[[ RECORDS PROVIDED, beginning ]]

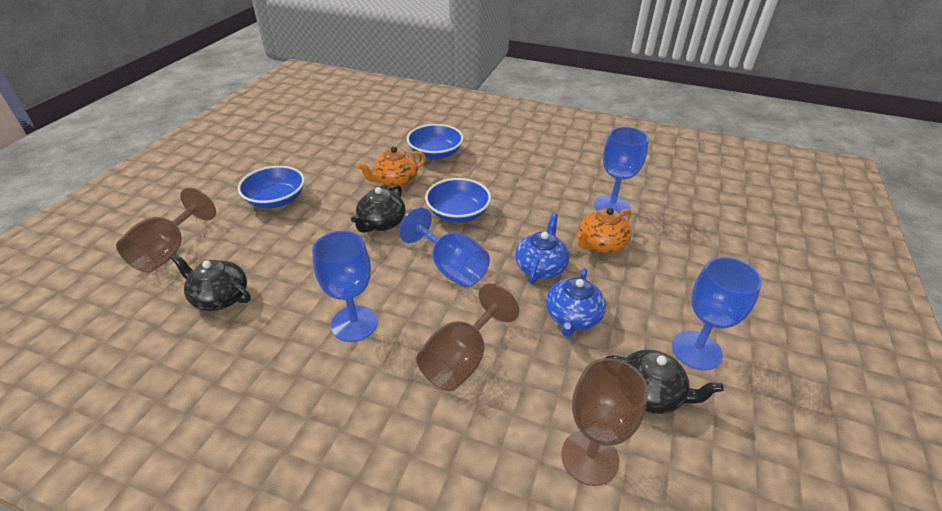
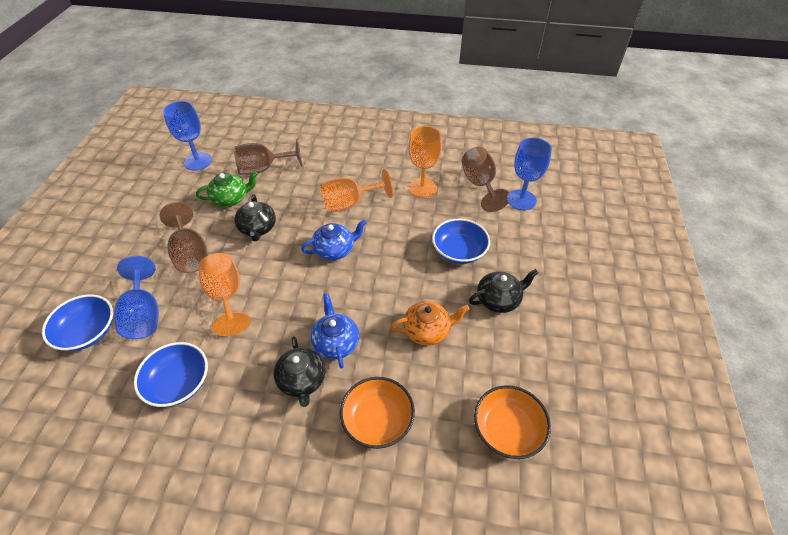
blue goblet: 4 -> 3
green teapot: 0 -> 1
orange bowl: 0 -> 2
orange goblet: 0 -> 3
orange teapot: 2 -> 1

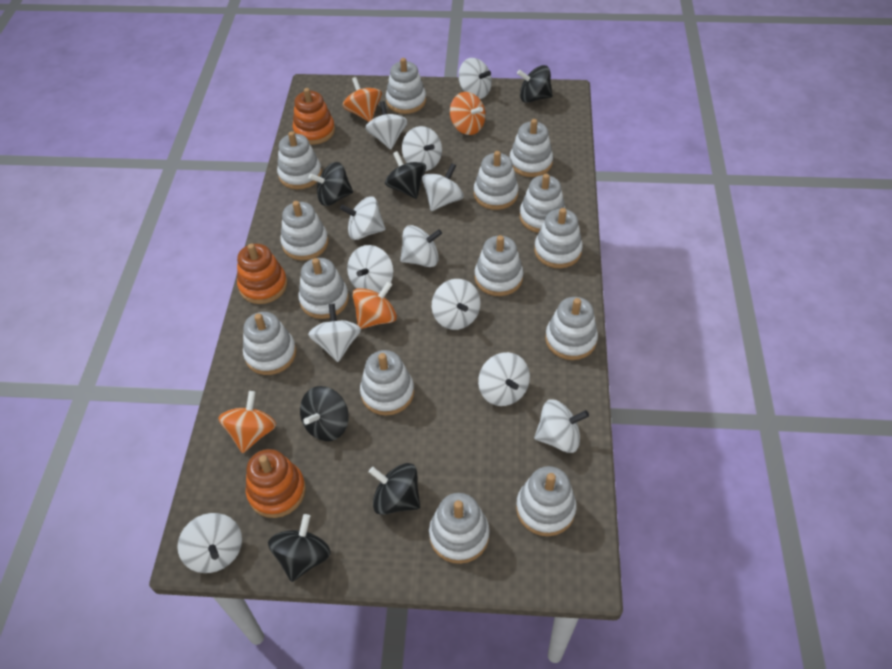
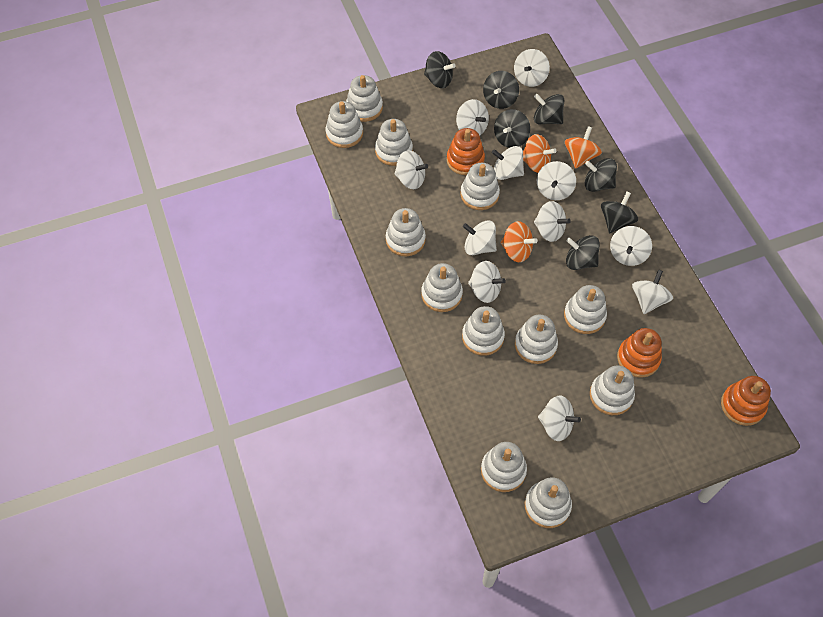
black spinning top: 6 -> 7
orange spinning top: 4 -> 3
white spinning top: 12 -> 11
white stacking toy: 14 -> 12

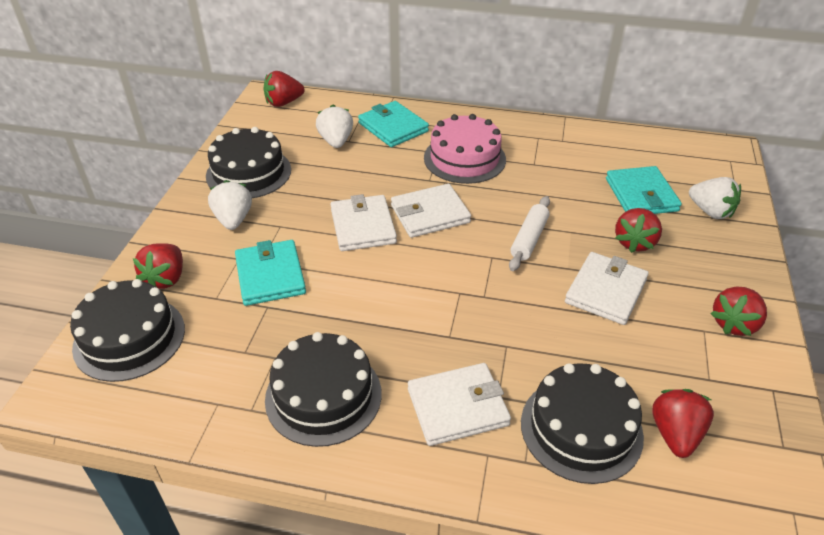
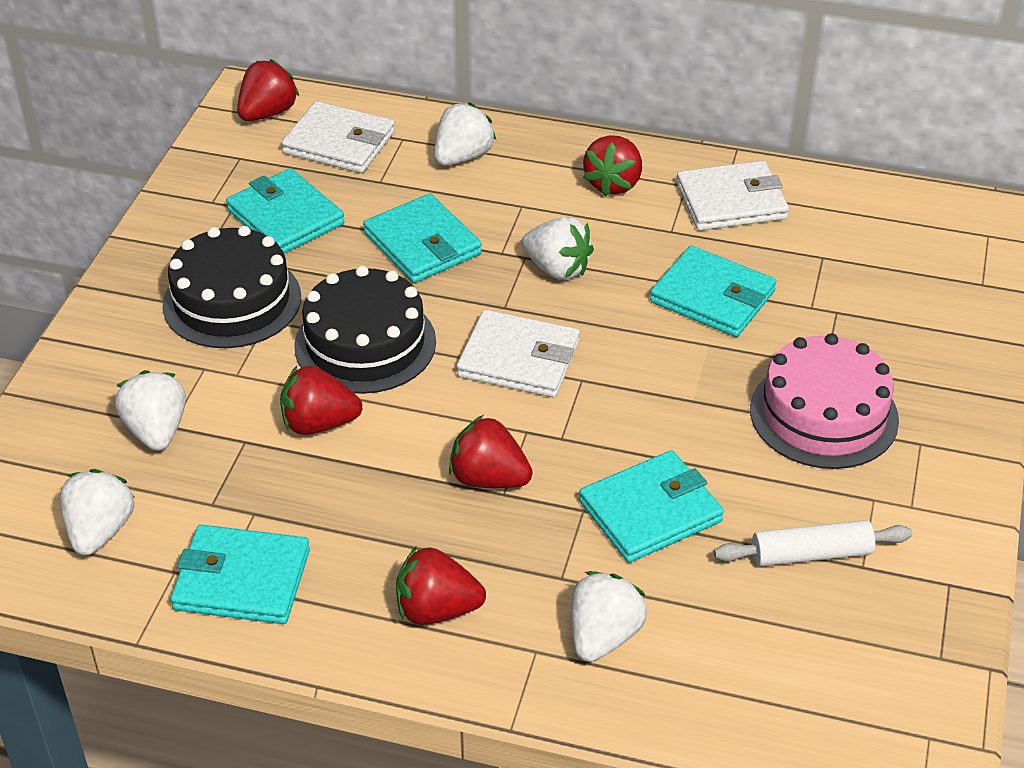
black cake: 4 -> 2
turquoise wallet: 3 -> 5
white strawberry: 3 -> 5
white wallet: 4 -> 3

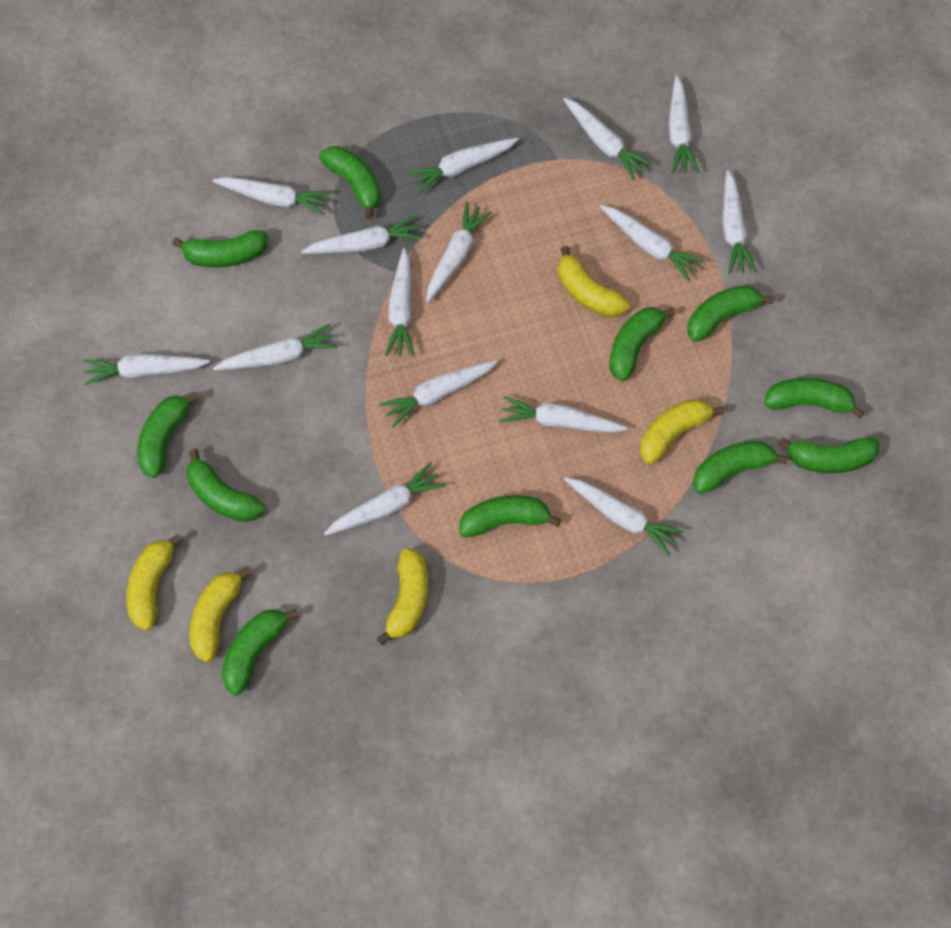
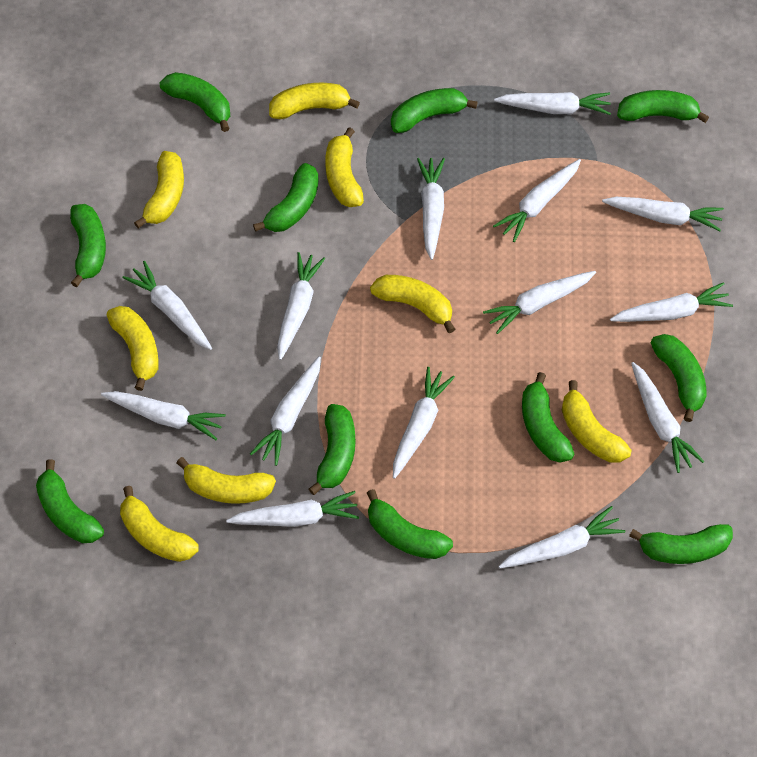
white carrot: 15 -> 14
yellow banana: 5 -> 8

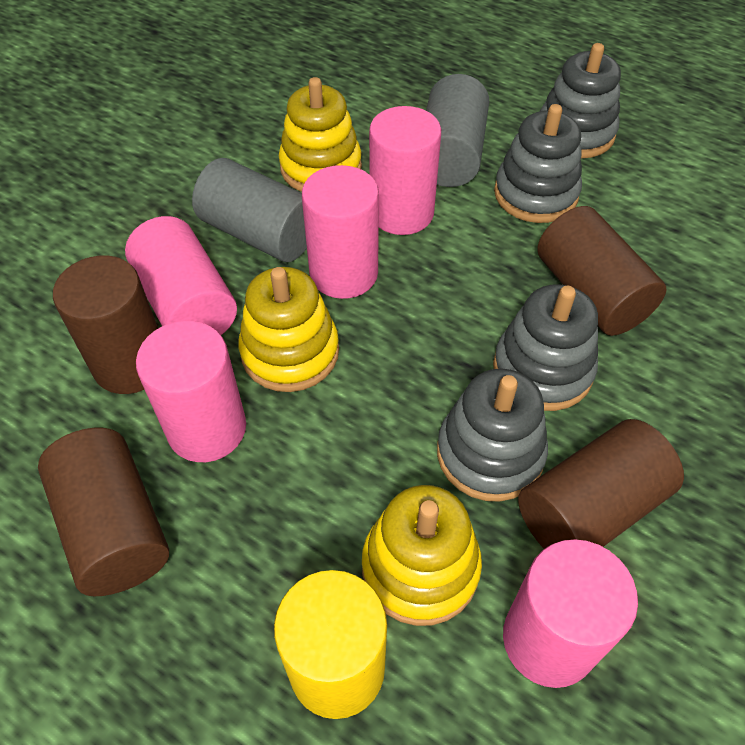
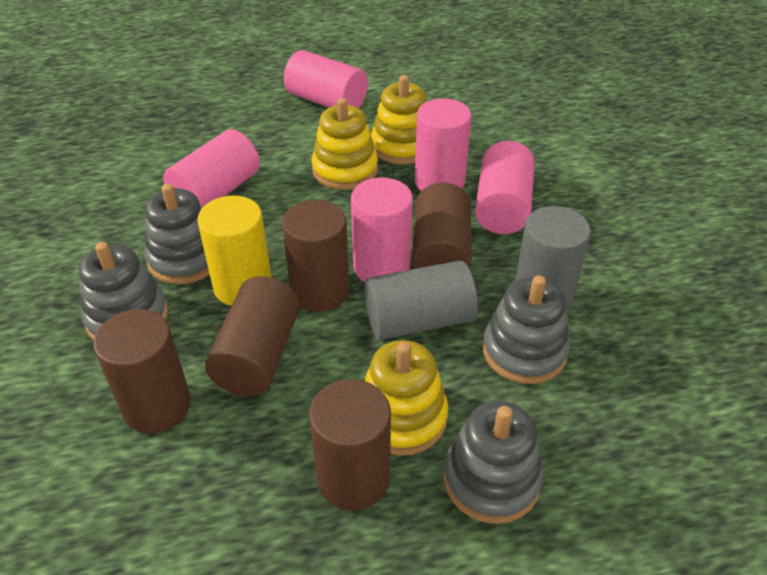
brown cylinder: 4 -> 5

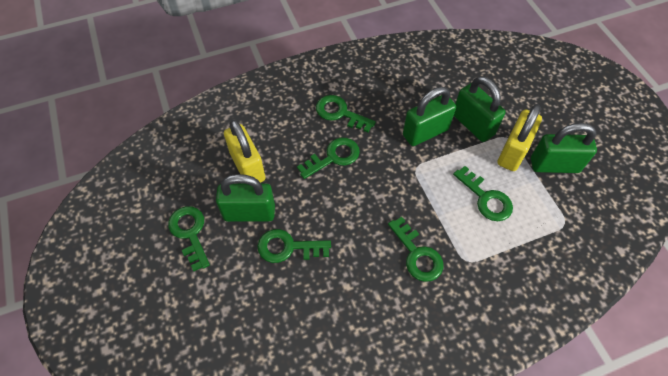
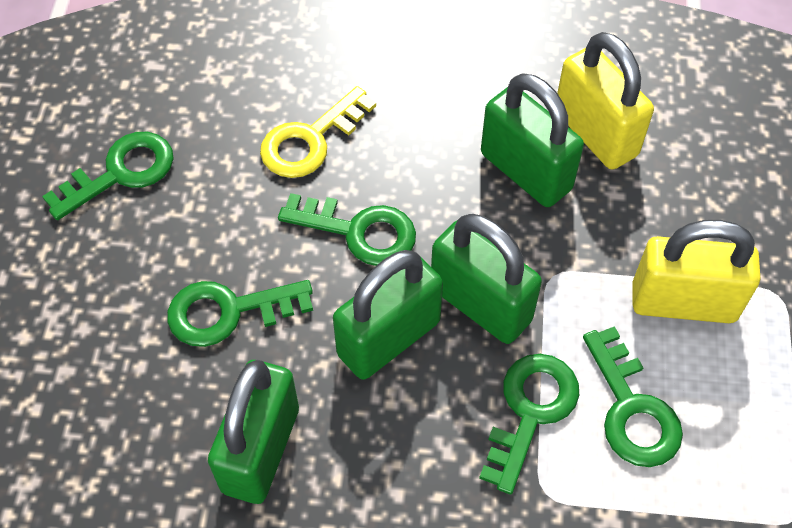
green key: 6 -> 5
yellow key: 0 -> 1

[[ RECORDS PROVIDED, end ]]

- WORK TO COMPLETE -
Working from the data above, repeat exactly, and only, the lines that begin at the line containing "green teapot: 0 -> 1" and stop after the line containing "white carrot: 15 -> 14"; pictures are not copied.

- ANSWER -
green teapot: 0 -> 1
orange bowl: 0 -> 2
orange goblet: 0 -> 3
orange teapot: 2 -> 1

black spinning top: 6 -> 7
orange spinning top: 4 -> 3
white spinning top: 12 -> 11
white stacking toy: 14 -> 12

black cake: 4 -> 2
turquoise wallet: 3 -> 5
white strawberry: 3 -> 5
white wallet: 4 -> 3

white carrot: 15 -> 14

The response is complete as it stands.